* **What you will do**
Give the records again exactly as written. Leave out the pictures.

Records from a data collection:
*** Begin section ***
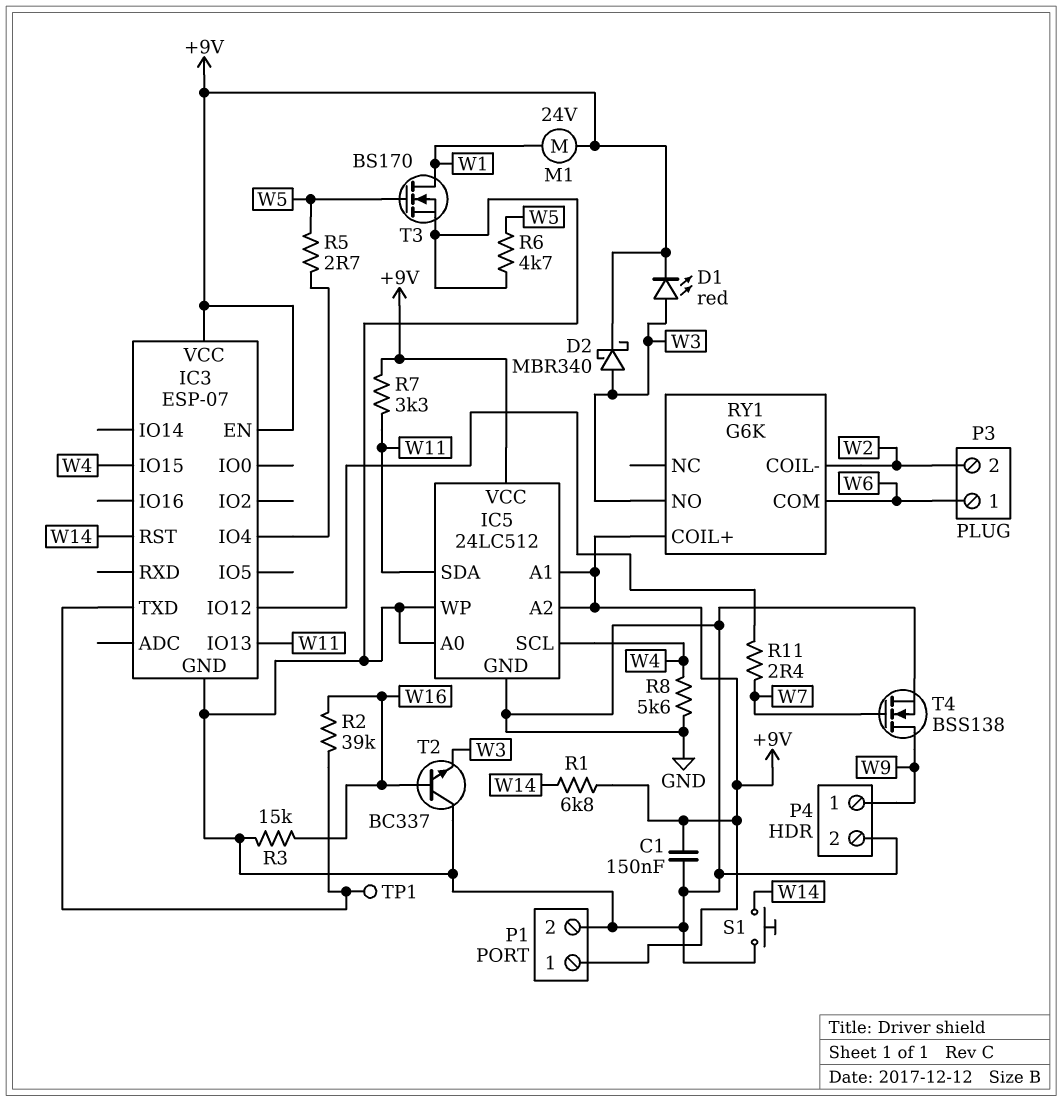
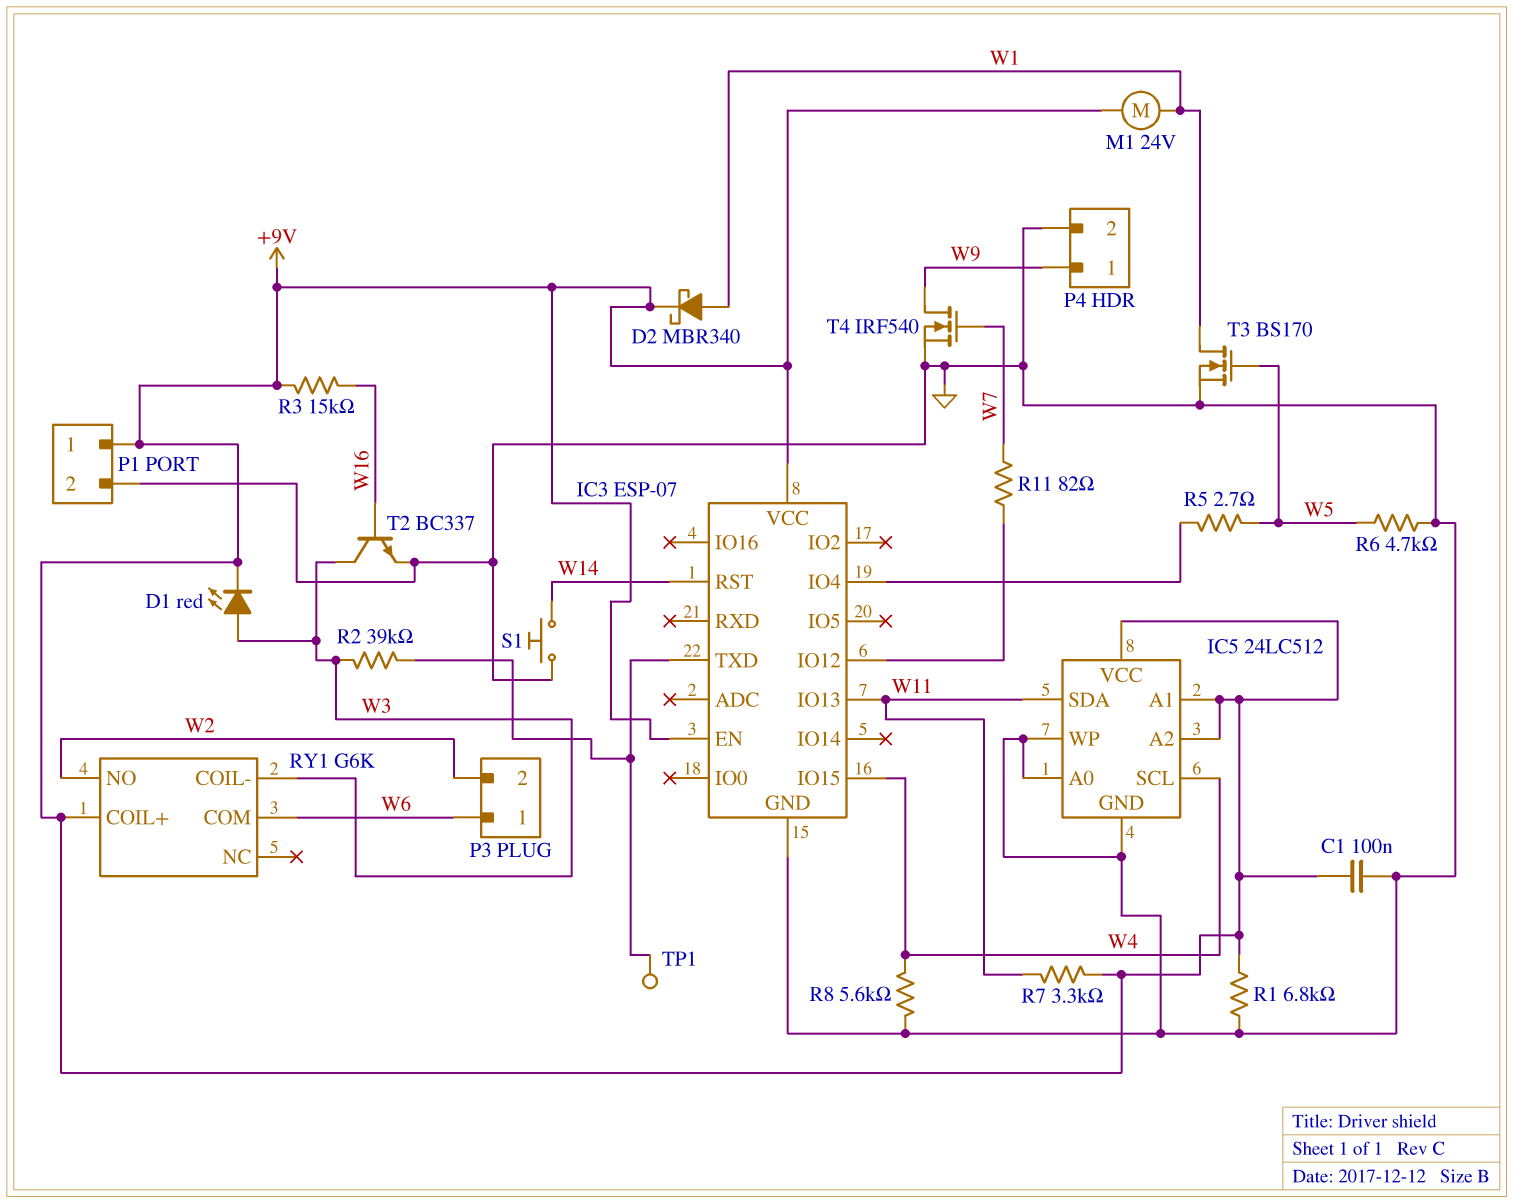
C1: 150nF (+9V, GND) -> 100nF (+9V, GND)
D2: schottky MBR340 (A W3, K +9V) -> schottky MBR340 (A W1, K +9V)
R1: 6.8k (+9V, W14) -> 6.8k (+9V, GND)
R2: 39k (IC3/TXD, W16) -> 39k (IC3/TXD, W3)
R3: 15k (GND, W16) -> 15k (+9V, W16)
R11: 2.4 (IC3/IO12, W7) -> 82 (IC3/IO12, W7)
RY1 pin COIL-: W2 -> W3
RY1 pin NO: W3 -> W2
T2: NPN BC337 (B W16, C GND, E W3) -> NPN BC337 (B W16, C W3, E GND)
T4: NMOS BSS138 (G W7, D W9, S GND) -> NMOS IRF540 (G W7, D W9, S GND)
*** End section ***
* **Completed task**
C1: 150nF (+9V, GND) -> 100nF (+9V, GND)
D2: schottky MBR340 (A W3, K +9V) -> schottky MBR340 (A W1, K +9V)
R1: 6.8k (+9V, W14) -> 6.8k (+9V, GND)
R2: 39k (IC3/TXD, W16) -> 39k (IC3/TXD, W3)
R3: 15k (GND, W16) -> 15k (+9V, W16)
R11: 2.4 (IC3/IO12, W7) -> 82 (IC3/IO12, W7)
RY1 pin COIL-: W2 -> W3
RY1 pin NO: W3 -> W2
T2: NPN BC337 (B W16, C GND, E W3) -> NPN BC337 (B W16, C W3, E GND)
T4: NMOS BSS138 (G W7, D W9, S GND) -> NMOS IRF540 (G W7, D W9, S GND)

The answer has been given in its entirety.